What needs to be done >> When the line containing "CN101 pin 3: X3 -> GND" appears in the data below, begin copying there and stop only after the line containing "U8: NAND (in".

-------- Recorded information

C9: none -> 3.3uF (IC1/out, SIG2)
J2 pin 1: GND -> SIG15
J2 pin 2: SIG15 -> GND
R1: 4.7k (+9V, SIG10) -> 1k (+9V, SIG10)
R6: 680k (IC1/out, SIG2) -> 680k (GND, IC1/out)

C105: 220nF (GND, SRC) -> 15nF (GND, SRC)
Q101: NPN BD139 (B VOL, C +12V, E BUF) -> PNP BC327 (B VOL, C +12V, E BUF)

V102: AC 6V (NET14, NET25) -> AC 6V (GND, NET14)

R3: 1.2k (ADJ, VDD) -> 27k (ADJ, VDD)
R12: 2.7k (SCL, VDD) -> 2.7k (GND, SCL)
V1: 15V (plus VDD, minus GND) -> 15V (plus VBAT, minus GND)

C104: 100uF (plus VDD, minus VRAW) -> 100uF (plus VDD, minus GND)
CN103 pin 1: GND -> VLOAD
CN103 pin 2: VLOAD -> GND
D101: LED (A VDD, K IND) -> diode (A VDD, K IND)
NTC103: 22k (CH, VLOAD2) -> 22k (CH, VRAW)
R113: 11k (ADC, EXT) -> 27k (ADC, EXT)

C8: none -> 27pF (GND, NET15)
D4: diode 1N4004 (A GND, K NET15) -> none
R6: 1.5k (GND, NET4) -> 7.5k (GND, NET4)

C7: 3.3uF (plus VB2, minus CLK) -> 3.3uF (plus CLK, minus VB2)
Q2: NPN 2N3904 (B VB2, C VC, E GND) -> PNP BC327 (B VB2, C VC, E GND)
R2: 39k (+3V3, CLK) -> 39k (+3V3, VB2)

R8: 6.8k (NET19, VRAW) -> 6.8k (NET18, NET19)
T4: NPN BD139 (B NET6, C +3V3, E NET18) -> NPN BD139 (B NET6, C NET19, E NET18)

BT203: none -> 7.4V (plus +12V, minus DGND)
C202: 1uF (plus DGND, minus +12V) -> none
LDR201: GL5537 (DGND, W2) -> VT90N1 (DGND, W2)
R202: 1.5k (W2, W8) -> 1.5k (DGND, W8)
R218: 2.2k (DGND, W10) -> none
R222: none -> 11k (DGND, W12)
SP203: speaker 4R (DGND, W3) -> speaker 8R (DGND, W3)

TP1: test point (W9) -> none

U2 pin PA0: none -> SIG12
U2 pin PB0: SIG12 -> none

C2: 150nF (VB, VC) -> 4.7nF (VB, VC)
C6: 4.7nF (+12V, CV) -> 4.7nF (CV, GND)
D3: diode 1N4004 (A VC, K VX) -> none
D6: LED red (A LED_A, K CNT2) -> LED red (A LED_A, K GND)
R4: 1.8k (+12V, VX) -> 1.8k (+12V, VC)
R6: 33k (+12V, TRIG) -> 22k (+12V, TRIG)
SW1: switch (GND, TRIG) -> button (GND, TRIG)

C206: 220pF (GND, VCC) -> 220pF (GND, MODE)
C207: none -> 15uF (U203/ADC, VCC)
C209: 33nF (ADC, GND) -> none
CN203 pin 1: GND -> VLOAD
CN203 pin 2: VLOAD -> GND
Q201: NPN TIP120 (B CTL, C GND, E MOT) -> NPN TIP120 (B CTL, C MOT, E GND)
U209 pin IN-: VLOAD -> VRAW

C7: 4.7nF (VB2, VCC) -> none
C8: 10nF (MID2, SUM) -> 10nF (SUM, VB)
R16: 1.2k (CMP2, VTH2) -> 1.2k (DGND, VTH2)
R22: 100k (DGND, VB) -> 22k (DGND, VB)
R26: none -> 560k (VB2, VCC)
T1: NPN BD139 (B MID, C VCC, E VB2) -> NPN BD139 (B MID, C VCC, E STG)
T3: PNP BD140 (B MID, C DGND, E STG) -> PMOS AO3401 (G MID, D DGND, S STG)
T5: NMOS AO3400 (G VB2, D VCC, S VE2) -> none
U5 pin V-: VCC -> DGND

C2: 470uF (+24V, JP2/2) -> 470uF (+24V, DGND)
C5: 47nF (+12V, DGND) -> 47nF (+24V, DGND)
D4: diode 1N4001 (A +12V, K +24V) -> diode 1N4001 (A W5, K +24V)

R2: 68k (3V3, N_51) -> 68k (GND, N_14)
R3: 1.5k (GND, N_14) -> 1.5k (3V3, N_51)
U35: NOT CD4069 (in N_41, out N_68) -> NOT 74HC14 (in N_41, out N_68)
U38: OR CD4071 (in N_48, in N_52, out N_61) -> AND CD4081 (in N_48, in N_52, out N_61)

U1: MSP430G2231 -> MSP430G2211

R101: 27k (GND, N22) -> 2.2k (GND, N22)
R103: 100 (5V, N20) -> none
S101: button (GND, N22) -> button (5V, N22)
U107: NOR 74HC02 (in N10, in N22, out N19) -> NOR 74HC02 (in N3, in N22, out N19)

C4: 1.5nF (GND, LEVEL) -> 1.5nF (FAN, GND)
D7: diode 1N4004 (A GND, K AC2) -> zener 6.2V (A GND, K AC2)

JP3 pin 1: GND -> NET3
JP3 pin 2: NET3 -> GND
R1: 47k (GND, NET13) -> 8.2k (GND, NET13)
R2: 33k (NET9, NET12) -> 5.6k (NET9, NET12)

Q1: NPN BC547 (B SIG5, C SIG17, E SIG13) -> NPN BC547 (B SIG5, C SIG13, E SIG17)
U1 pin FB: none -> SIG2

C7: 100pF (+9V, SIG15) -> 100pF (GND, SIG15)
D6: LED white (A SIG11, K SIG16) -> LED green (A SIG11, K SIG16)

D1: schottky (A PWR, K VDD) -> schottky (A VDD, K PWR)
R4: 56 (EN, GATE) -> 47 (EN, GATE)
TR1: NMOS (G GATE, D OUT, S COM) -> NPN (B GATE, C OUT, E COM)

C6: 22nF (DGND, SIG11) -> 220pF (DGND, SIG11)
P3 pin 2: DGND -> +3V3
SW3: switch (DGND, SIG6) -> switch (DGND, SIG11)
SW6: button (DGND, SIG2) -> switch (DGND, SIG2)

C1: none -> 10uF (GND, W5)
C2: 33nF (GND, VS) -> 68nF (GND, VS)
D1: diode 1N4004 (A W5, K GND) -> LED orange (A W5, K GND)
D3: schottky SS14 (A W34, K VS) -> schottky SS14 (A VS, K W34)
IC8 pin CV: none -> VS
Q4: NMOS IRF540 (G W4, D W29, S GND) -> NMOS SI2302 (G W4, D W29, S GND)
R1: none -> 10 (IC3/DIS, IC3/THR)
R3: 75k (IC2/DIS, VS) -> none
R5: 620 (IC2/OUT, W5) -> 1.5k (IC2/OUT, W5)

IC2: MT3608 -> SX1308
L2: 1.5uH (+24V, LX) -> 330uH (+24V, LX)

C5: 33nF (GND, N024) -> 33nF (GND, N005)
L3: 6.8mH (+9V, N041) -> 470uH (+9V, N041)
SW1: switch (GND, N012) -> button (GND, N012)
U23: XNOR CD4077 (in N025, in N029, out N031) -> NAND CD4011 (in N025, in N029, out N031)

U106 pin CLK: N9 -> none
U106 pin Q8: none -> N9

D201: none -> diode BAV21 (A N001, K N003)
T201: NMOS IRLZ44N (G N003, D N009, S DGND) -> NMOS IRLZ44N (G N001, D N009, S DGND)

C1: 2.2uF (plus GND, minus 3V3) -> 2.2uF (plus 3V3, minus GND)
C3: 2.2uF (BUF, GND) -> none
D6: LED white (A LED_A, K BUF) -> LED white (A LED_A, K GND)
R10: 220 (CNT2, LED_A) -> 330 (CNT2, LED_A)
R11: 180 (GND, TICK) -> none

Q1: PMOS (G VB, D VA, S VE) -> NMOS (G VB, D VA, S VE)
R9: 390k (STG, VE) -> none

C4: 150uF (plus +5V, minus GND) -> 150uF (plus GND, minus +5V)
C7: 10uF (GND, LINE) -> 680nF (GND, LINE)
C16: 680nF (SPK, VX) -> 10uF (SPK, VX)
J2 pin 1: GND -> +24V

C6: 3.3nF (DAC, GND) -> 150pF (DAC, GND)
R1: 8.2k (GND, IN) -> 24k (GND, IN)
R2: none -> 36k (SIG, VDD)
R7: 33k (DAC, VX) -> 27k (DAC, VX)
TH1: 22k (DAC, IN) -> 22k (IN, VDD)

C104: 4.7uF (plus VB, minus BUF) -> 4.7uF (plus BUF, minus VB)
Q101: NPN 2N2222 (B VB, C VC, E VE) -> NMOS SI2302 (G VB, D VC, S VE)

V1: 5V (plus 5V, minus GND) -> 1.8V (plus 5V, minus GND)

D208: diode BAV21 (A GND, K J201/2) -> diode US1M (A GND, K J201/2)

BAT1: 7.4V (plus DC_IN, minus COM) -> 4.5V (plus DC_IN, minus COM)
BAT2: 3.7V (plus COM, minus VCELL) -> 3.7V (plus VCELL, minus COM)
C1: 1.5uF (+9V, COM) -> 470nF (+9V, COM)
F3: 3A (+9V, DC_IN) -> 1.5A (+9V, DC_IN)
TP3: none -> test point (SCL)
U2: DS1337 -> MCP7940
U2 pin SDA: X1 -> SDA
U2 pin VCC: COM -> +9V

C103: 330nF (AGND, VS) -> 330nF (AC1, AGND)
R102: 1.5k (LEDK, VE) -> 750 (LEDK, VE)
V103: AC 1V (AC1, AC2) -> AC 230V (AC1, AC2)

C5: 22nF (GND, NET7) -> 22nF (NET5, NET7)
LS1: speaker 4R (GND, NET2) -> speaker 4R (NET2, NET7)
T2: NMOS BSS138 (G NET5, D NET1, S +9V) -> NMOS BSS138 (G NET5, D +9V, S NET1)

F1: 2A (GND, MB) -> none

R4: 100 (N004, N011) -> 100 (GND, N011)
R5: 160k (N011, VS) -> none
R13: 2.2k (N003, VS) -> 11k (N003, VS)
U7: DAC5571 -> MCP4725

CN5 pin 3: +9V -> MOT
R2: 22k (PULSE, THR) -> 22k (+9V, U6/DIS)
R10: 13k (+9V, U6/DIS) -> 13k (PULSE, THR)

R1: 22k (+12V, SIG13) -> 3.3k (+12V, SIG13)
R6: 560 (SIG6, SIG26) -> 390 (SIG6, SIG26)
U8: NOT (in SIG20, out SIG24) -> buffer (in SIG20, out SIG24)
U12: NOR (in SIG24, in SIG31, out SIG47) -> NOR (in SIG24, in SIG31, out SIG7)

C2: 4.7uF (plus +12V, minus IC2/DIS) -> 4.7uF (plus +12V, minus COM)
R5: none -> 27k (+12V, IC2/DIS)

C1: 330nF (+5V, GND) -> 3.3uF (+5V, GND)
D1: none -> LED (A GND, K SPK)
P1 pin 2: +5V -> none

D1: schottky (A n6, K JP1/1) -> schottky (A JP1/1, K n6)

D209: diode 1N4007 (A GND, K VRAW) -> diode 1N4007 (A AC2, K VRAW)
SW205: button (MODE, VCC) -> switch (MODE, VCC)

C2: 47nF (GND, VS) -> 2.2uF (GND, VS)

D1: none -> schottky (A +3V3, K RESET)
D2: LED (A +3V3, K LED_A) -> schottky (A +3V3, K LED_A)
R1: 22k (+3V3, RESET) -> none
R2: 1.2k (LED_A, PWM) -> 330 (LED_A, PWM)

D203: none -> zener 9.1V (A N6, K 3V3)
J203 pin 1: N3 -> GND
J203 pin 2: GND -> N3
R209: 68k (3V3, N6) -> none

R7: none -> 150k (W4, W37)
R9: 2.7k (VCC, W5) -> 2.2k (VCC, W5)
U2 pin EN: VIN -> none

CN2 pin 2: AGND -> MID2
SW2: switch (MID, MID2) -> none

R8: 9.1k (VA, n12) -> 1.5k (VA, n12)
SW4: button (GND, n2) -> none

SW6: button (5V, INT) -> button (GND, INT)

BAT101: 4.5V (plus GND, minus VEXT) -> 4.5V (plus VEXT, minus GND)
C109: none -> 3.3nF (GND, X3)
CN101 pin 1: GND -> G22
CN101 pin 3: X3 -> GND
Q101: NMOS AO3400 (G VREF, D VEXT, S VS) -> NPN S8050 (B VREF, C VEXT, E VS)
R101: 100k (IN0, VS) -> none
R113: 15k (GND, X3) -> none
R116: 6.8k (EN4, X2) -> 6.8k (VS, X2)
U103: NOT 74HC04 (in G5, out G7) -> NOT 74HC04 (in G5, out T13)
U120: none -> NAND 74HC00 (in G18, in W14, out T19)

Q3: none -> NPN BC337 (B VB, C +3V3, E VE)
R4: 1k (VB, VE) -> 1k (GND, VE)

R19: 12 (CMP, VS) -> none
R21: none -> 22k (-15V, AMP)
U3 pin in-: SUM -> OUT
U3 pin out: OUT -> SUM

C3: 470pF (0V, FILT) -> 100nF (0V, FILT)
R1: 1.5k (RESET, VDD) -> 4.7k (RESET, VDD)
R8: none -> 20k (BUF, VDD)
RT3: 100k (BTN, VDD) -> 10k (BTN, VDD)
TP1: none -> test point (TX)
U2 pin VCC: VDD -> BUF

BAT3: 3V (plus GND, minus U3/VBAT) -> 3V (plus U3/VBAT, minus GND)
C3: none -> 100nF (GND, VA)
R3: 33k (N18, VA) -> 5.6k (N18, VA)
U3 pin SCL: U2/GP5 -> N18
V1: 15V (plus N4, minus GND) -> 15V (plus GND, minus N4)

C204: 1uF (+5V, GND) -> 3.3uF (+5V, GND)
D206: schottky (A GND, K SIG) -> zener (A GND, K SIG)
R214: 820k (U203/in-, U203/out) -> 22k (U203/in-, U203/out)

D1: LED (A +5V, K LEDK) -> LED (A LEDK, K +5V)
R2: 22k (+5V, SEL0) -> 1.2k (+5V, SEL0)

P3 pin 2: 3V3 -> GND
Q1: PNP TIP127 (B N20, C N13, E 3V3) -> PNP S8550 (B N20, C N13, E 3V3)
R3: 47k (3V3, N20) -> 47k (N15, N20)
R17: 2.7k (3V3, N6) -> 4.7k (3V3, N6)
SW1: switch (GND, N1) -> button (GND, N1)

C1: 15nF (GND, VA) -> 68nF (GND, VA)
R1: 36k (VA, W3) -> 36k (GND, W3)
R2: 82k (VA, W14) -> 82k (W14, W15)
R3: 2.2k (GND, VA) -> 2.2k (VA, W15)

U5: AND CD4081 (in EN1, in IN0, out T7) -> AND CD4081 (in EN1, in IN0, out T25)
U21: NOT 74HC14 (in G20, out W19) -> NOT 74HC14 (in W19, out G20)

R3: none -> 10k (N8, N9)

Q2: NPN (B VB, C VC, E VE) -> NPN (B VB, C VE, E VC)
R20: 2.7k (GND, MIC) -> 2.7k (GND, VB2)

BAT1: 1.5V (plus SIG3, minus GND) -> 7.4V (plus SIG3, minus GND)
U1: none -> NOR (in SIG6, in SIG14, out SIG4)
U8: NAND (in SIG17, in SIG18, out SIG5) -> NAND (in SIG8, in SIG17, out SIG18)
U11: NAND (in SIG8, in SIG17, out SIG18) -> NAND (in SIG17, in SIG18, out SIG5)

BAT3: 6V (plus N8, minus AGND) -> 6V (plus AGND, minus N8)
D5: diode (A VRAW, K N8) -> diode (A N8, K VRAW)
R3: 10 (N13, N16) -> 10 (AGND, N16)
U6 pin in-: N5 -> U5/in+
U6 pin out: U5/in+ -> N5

----------------

Written reply >>
CN101 pin 3: X3 -> GND
Q101: NMOS AO3400 (G VREF, D VEXT, S VS) -> NPN S8050 (B VREF, C VEXT, E VS)
R101: 100k (IN0, VS) -> none
R113: 15k (GND, X3) -> none
R116: 6.8k (EN4, X2) -> 6.8k (VS, X2)
U103: NOT 74HC04 (in G5, out G7) -> NOT 74HC04 (in G5, out T13)
U120: none -> NAND 74HC00 (in G18, in W14, out T19)

Q3: none -> NPN BC337 (B VB, C +3V3, E VE)
R4: 1k (VB, VE) -> 1k (GND, VE)

R19: 12 (CMP, VS) -> none
R21: none -> 22k (-15V, AMP)
U3 pin in-: SUM -> OUT
U3 pin out: OUT -> SUM

C3: 470pF (0V, FILT) -> 100nF (0V, FILT)
R1: 1.5k (RESET, VDD) -> 4.7k (RESET, VDD)
R8: none -> 20k (BUF, VDD)
RT3: 100k (BTN, VDD) -> 10k (BTN, VDD)
TP1: none -> test point (TX)
U2 pin VCC: VDD -> BUF

BAT3: 3V (plus GND, minus U3/VBAT) -> 3V (plus U3/VBAT, minus GND)
C3: none -> 100nF (GND, VA)
R3: 33k (N18, VA) -> 5.6k (N18, VA)
U3 pin SCL: U2/GP5 -> N18
V1: 15V (plus N4, minus GND) -> 15V (plus GND, minus N4)

C204: 1uF (+5V, GND) -> 3.3uF (+5V, GND)
D206: schottky (A GND, K SIG) -> zener (A GND, K SIG)
R214: 820k (U203/in-, U203/out) -> 22k (U203/in-, U203/out)

D1: LED (A +5V, K LEDK) -> LED (A LEDK, K +5V)
R2: 22k (+5V, SEL0) -> 1.2k (+5V, SEL0)

P3 pin 2: 3V3 -> GND
Q1: PNP TIP127 (B N20, C N13, E 3V3) -> PNP S8550 (B N20, C N13, E 3V3)
R3: 47k (3V3, N20) -> 47k (N15, N20)
R17: 2.7k (3V3, N6) -> 4.7k (3V3, N6)
SW1: switch (GND, N1) -> button (GND, N1)

C1: 15nF (GND, VA) -> 68nF (GND, VA)
R1: 36k (VA, W3) -> 36k (GND, W3)
R2: 82k (VA, W14) -> 82k (W14, W15)
R3: 2.2k (GND, VA) -> 2.2k (VA, W15)

U5: AND CD4081 (in EN1, in IN0, out T7) -> AND CD4081 (in EN1, in IN0, out T25)
U21: NOT 74HC14 (in G20, out W19) -> NOT 74HC14 (in W19, out G20)

R3: none -> 10k (N8, N9)

Q2: NPN (B VB, C VC, E VE) -> NPN (B VB, C VE, E VC)
R20: 2.7k (GND, MIC) -> 2.7k (GND, VB2)

BAT1: 1.5V (plus SIG3, minus GND) -> 7.4V (plus SIG3, minus GND)
U1: none -> NOR (in SIG6, in SIG14, out SIG4)
U8: NAND (in SIG17, in SIG18, out SIG5) -> NAND (in SIG8, in SIG17, out SIG18)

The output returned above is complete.